## What to do
Going through the records that follow, please count the lines with "none" in them and give only the count.

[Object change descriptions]

===============

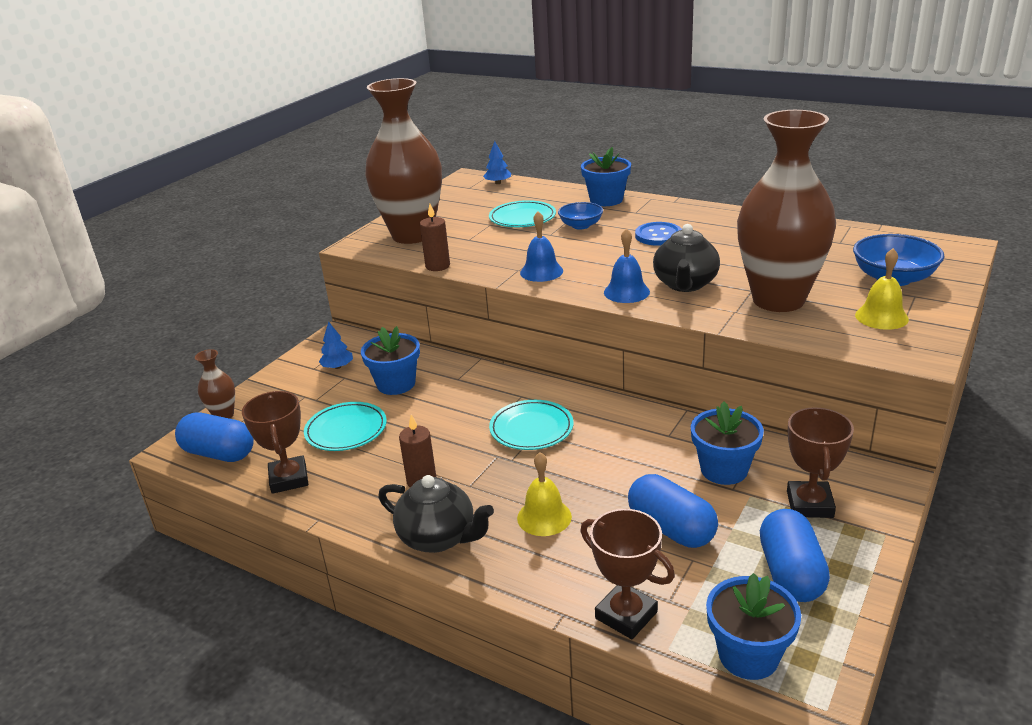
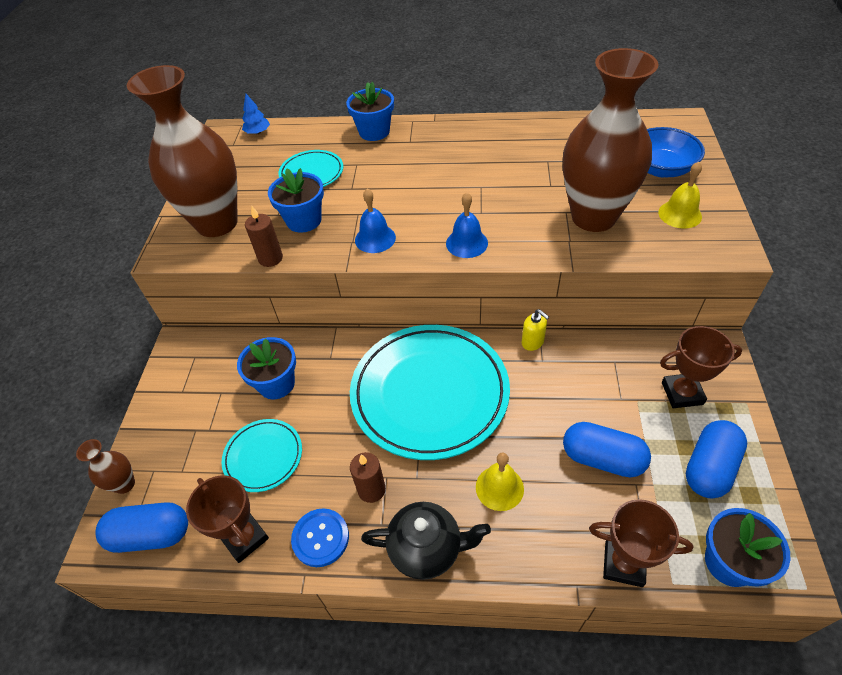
camera: 25 degrees left, 20 degrees up
(337, 367) = (205, 382): blue tree -> none
(531, 429) = (429, 393): turquoise plate -> turquoise plate, size x2.09
(581, 225) = (372, 170): blue bowl -> none
(658, 235) = (448, 166): blue button -> blue button (320, 538)
(670, 419) = (532, 342): none -> yellow soap dispenser
(685, 284) = (509, 219): black teapot -> none
(724, 470) = (603, 381): blue flower pot -> blue flower pot (304, 220)
(790, 573) = (709, 468): blue capsule -> blue capsule turned 60 degrees clockwise
(809, 504) = (682, 393): brown trophy -> brown trophy turned 75 degrees counterclockwise

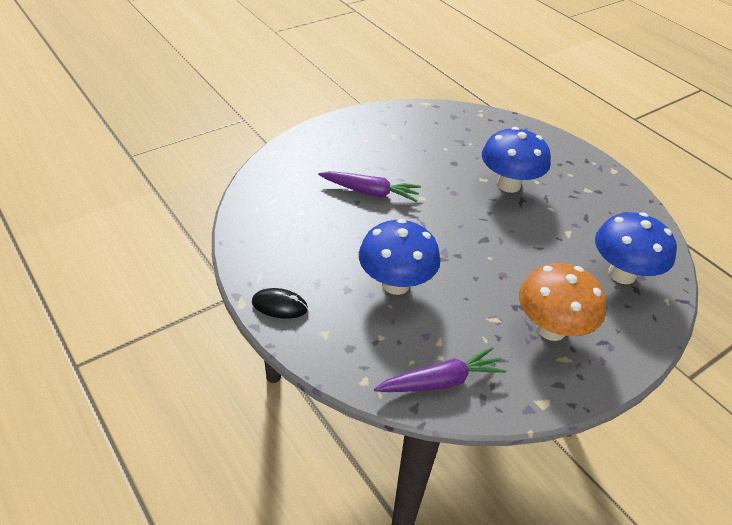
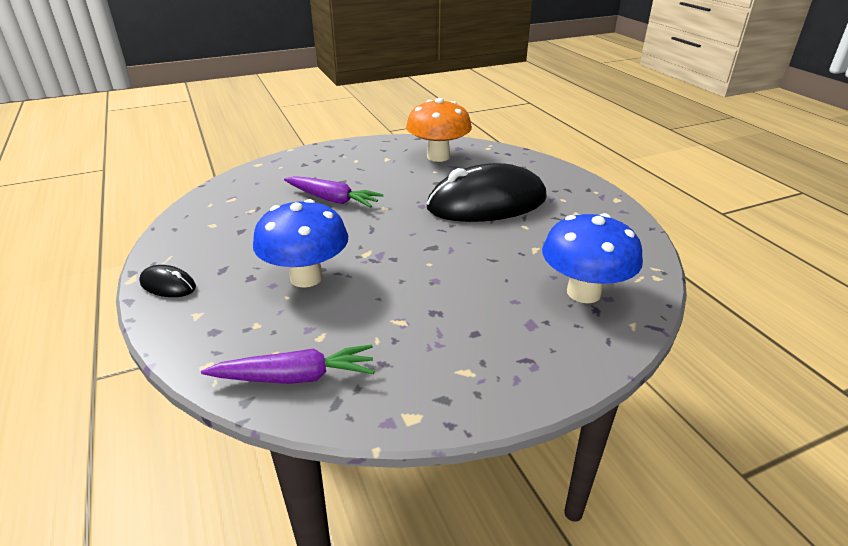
camera: 15 degrees right, 10 degrees down
(508, 185) = (487, 203): blue mushroom -> black mouse
(551, 329) = (465, 338): orange mushroom -> orange mushroom (438, 156)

===============

## Solution to the exercise
4